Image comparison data
-------
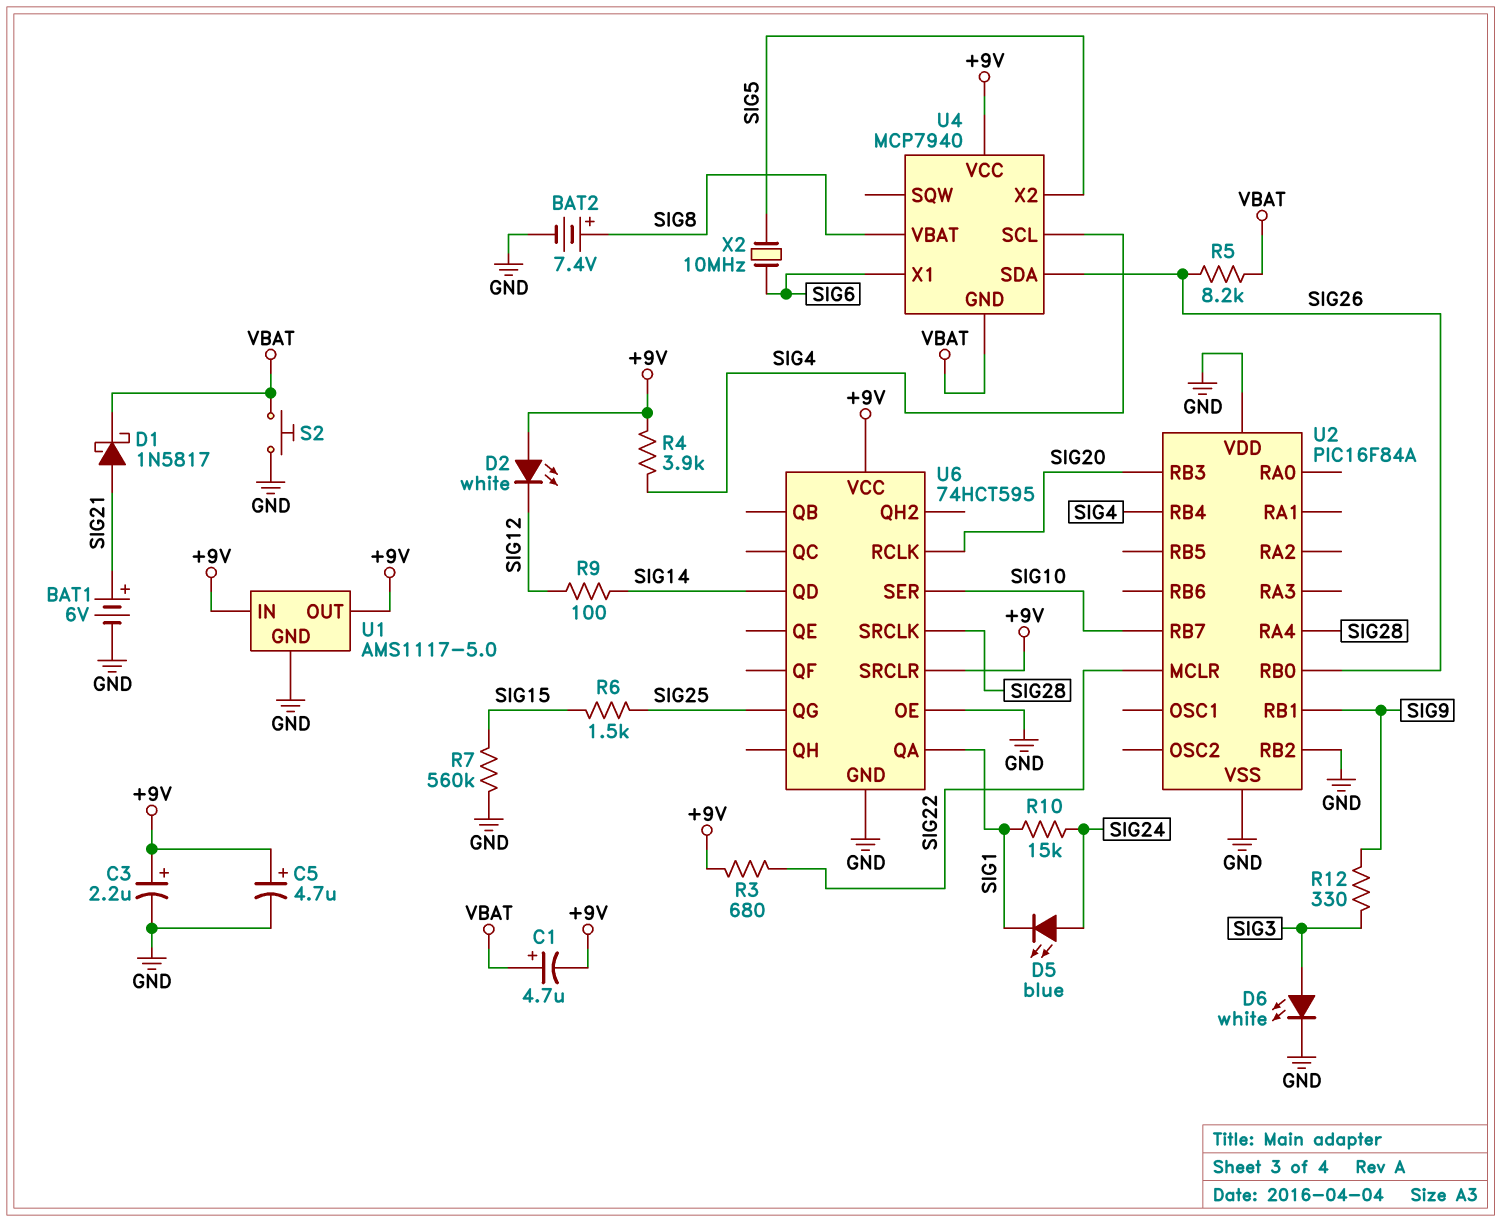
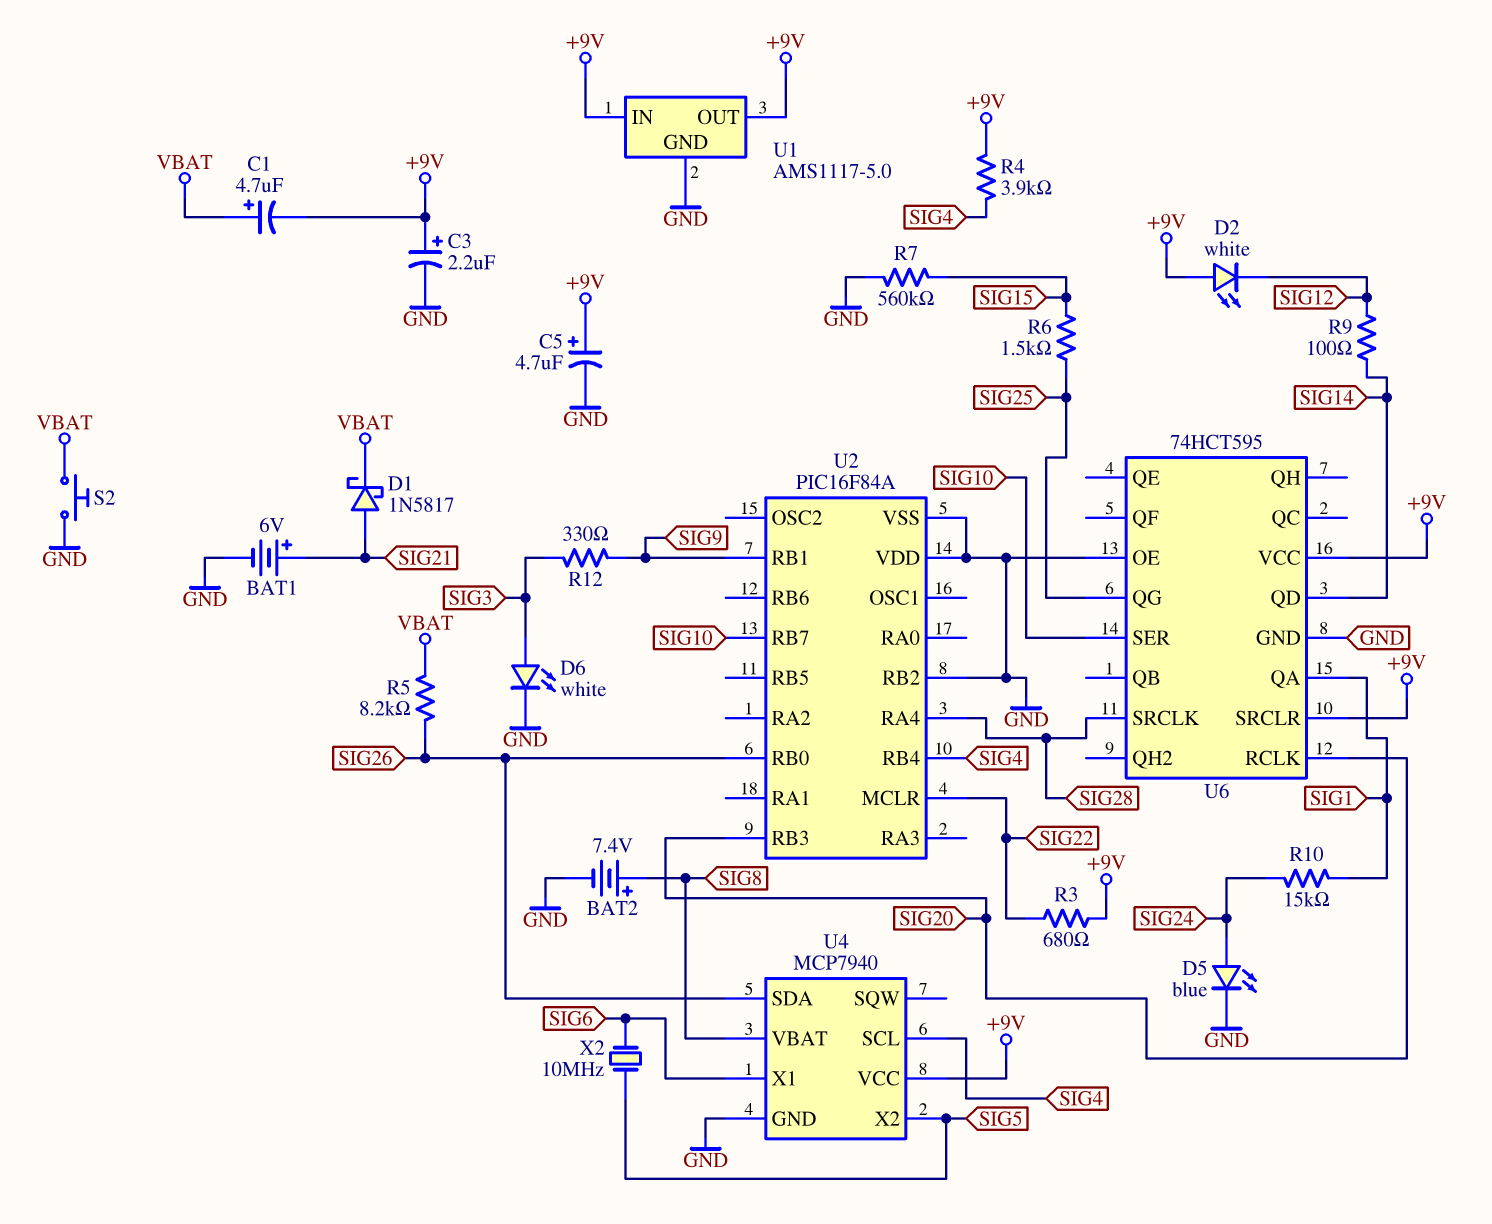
D5: LED blue (A SIG24, K SIG1) -> LED blue (A SIG24, K GND)
U4 pin GND: VBAT -> GND

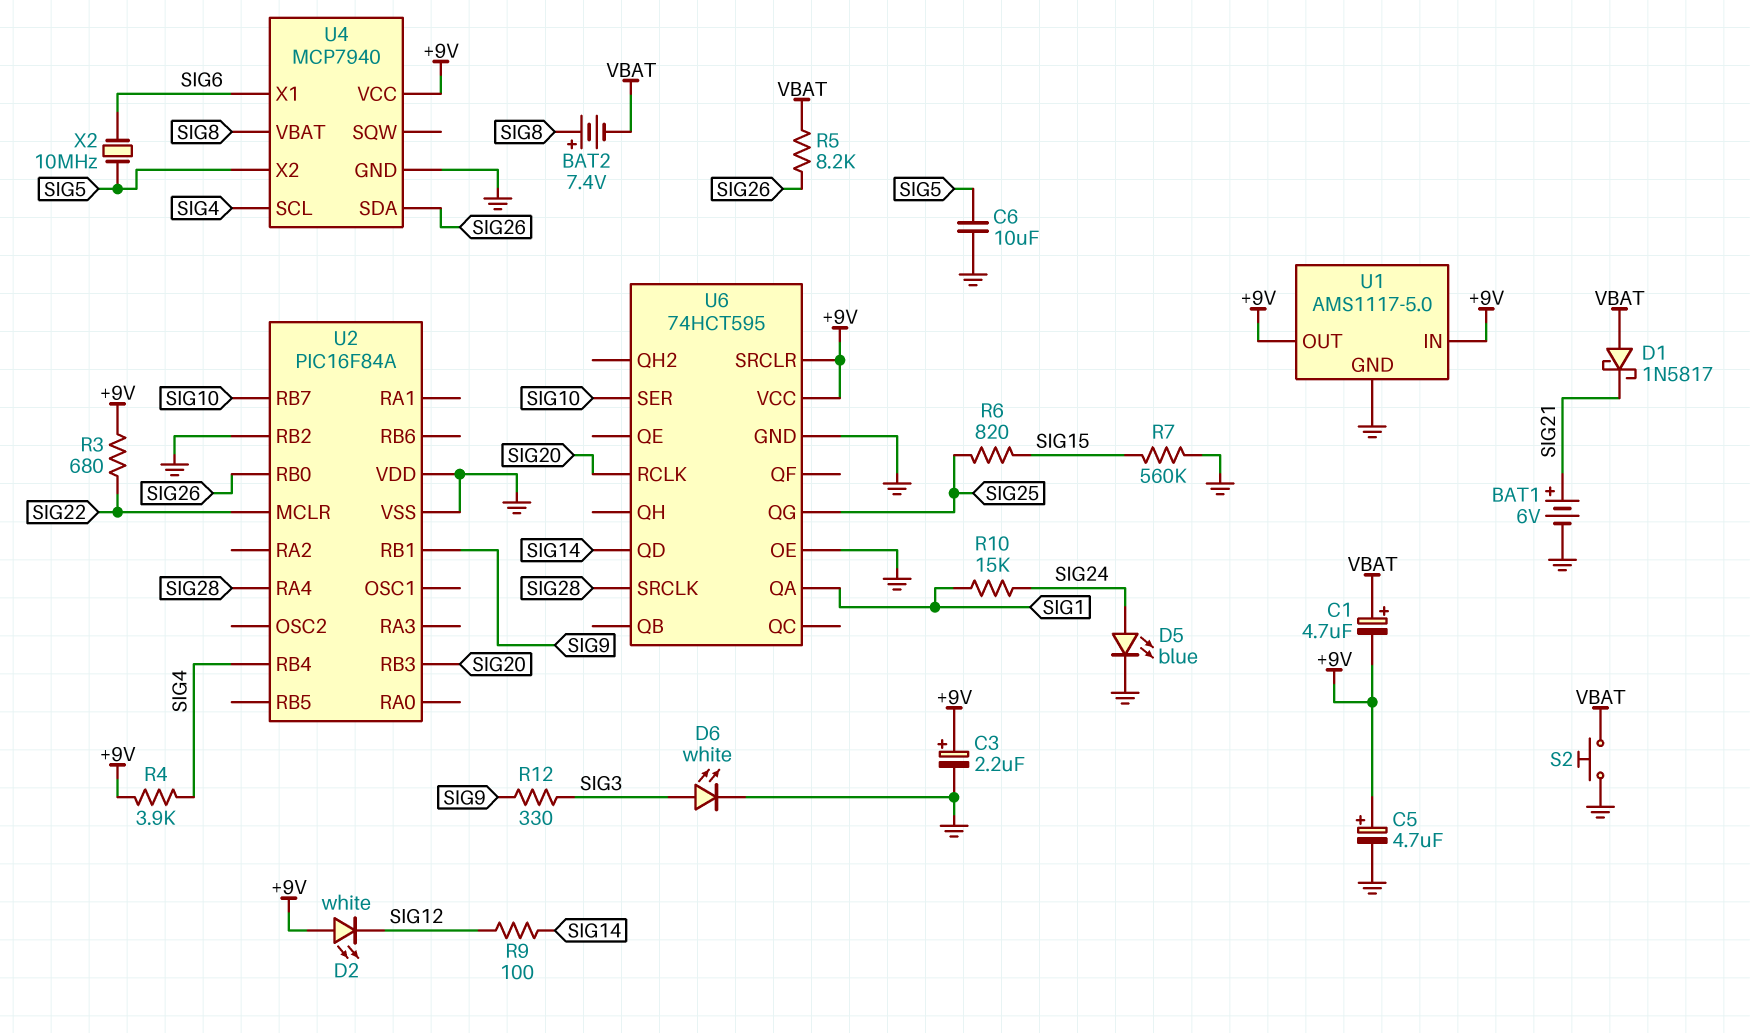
BAT2: 7.4V (plus SIG8, minus GND) -> 7.4V (plus SIG8, minus VBAT)
C6: none -> 10uF (GND, SIG5)
D1: schottky 1N5817 (A SIG21, K VBAT) -> schottky 1N5817 (A VBAT, K SIG21)
R6: 1.5k (SIG15, SIG25) -> 820 (SIG15, SIG25)

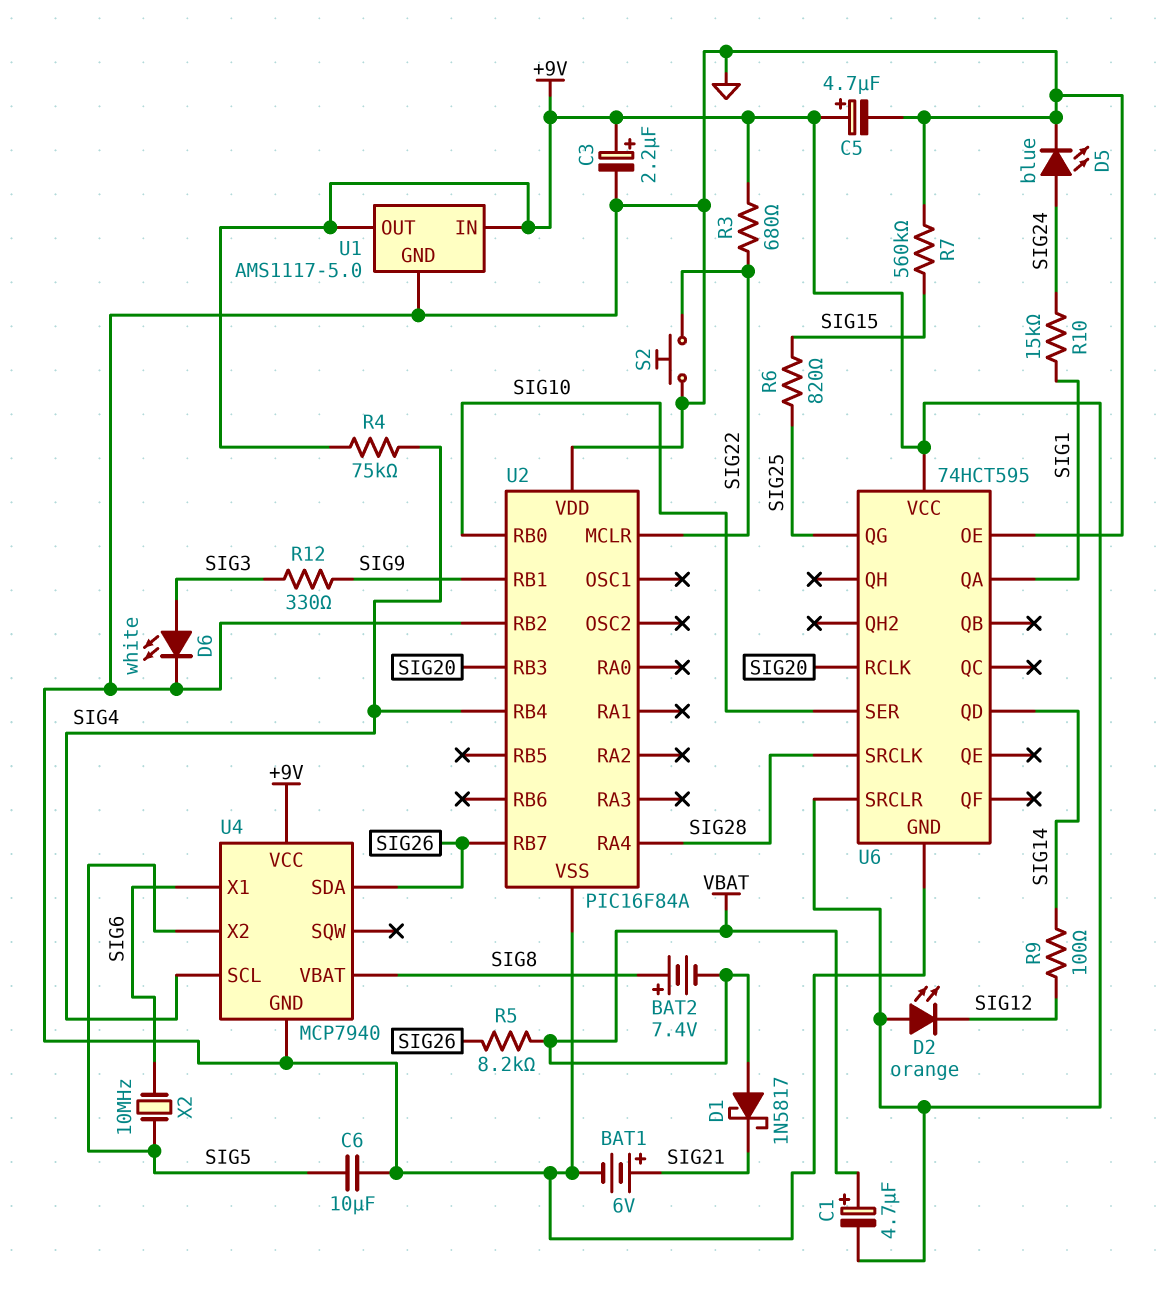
D2: LED white (A +9V, K SIG12) -> LED orange (A +9V, K SIG12)
R4: 3.9k (+9V, SIG4) -> 75k (+9V, SIG4)
S2: button (GND, VBAT) -> button (GND, SIG22)
U2 pin RB0: SIG26 -> SIG10
U2 pin RB7: SIG10 -> SIG26

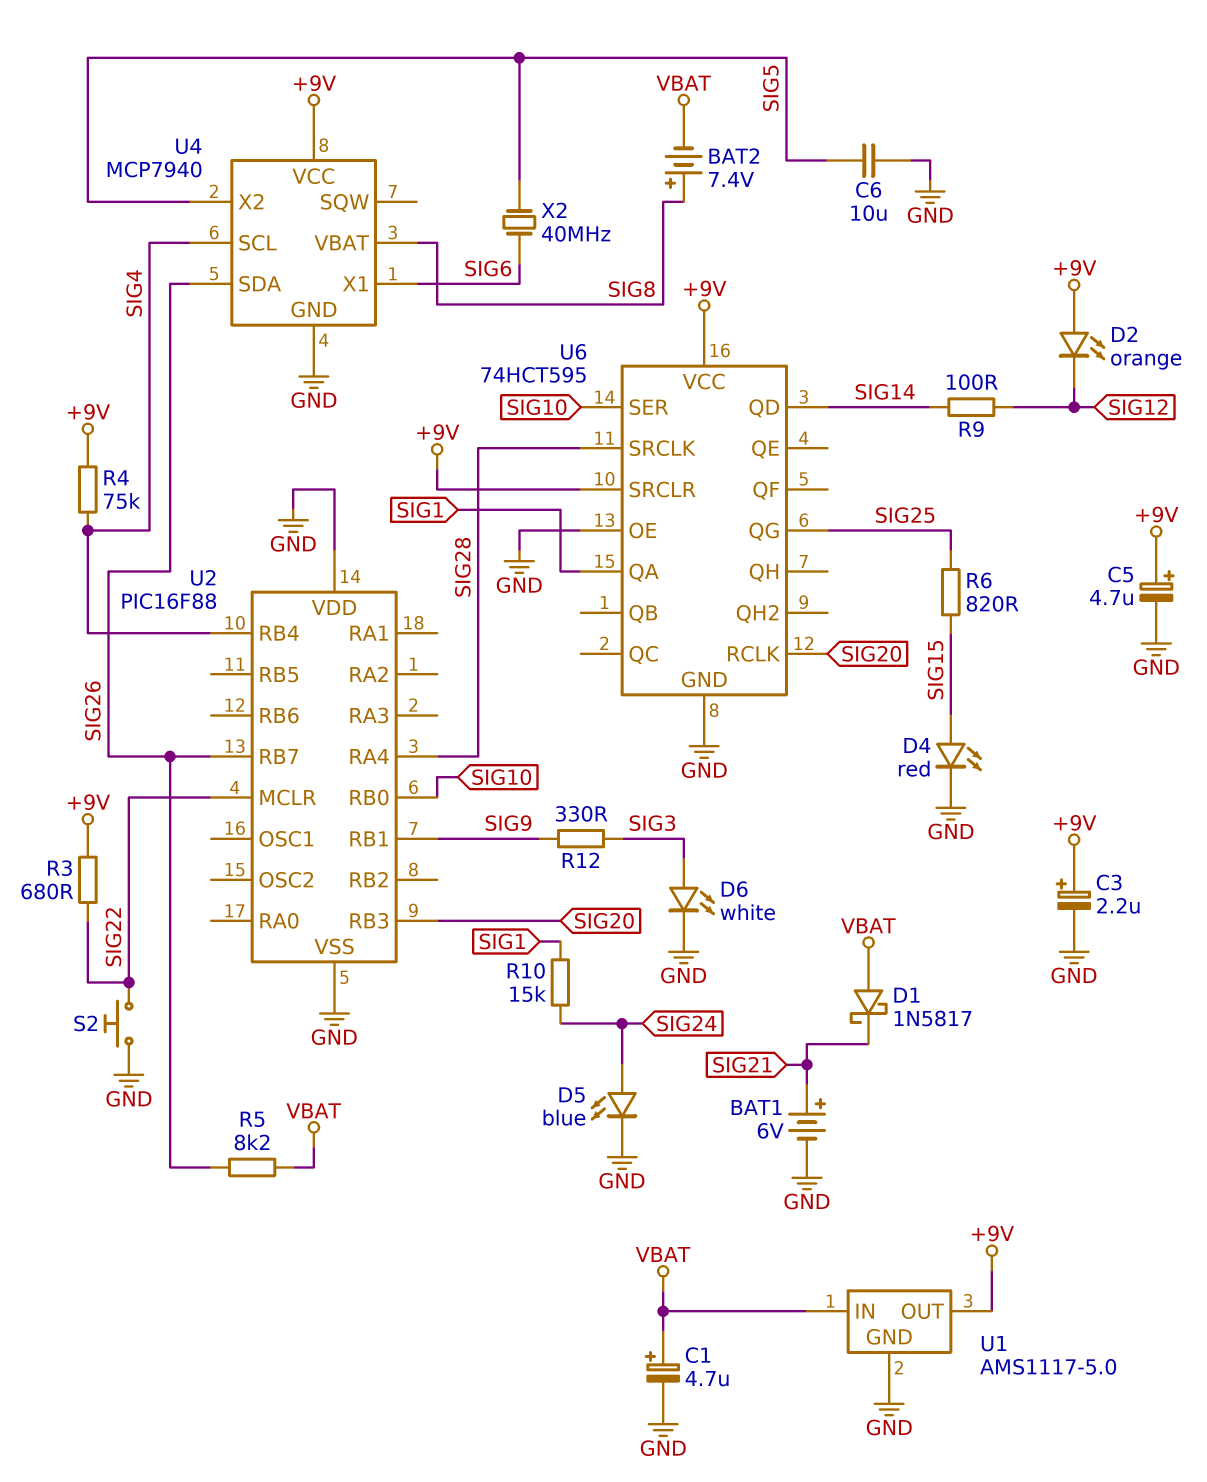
C1: 4.7uF (plus VBAT, minus +9V) -> 4.7uF (plus VBAT, minus GND)
D4: none -> LED red (A SIG15, K GND)
R7: 560k (GND, SIG15) -> none
U1 pin IN: +9V -> VBAT
U2: PIC16F84A -> PIC16F88
U2 pin RB2: GND -> none
X2: 10MHz (SIG5, SIG6) -> 40MHz (SIG5, SIG6)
-------
Print exactly the lines between the line containing "D1: schottky 1N5817" and the last line of the entries above, including both, and nothing besides; skip the pictures.

D1: schottky 1N5817 (A SIG21, K VBAT) -> schottky 1N5817 (A VBAT, K SIG21)
R6: 1.5k (SIG15, SIG25) -> 820 (SIG15, SIG25)

D2: LED white (A +9V, K SIG12) -> LED orange (A +9V, K SIG12)
R4: 3.9k (+9V, SIG4) -> 75k (+9V, SIG4)
S2: button (GND, VBAT) -> button (GND, SIG22)
U2 pin RB0: SIG26 -> SIG10
U2 pin RB7: SIG10 -> SIG26

C1: 4.7uF (plus VBAT, minus +9V) -> 4.7uF (plus VBAT, minus GND)
D4: none -> LED red (A SIG15, K GND)
R7: 560k (GND, SIG15) -> none
U1 pin IN: +9V -> VBAT
U2: PIC16F84A -> PIC16F88
U2 pin RB2: GND -> none
X2: 10MHz (SIG5, SIG6) -> 40MHz (SIG5, SIG6)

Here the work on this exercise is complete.